▶ What this task involves: Count the lines in the records that contain the word "orange", treating uppercase and lowercase as different. Reply with the number alone.

▶ Provided data:
** Begin **

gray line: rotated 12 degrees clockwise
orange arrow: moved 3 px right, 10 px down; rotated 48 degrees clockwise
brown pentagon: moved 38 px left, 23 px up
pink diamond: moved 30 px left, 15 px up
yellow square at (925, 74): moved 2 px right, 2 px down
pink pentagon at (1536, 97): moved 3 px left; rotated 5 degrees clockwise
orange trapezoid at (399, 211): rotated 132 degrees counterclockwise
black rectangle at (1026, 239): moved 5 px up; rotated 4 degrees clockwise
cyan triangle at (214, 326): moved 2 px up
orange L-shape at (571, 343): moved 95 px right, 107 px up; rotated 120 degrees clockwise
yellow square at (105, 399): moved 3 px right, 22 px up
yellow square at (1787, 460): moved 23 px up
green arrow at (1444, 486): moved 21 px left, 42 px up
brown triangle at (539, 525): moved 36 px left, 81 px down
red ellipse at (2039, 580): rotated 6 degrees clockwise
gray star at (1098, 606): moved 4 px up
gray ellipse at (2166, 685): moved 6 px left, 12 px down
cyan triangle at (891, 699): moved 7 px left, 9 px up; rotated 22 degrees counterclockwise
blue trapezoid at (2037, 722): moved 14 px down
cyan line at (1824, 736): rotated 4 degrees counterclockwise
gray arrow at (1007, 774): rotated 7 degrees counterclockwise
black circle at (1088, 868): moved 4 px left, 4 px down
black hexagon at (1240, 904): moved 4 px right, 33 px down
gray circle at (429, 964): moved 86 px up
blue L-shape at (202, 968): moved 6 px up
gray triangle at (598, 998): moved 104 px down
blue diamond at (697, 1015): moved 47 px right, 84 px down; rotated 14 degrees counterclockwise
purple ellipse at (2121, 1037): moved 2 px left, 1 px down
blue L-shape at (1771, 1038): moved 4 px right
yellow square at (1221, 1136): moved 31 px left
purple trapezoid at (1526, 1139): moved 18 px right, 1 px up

** End **

▶ Result for this exercise: 3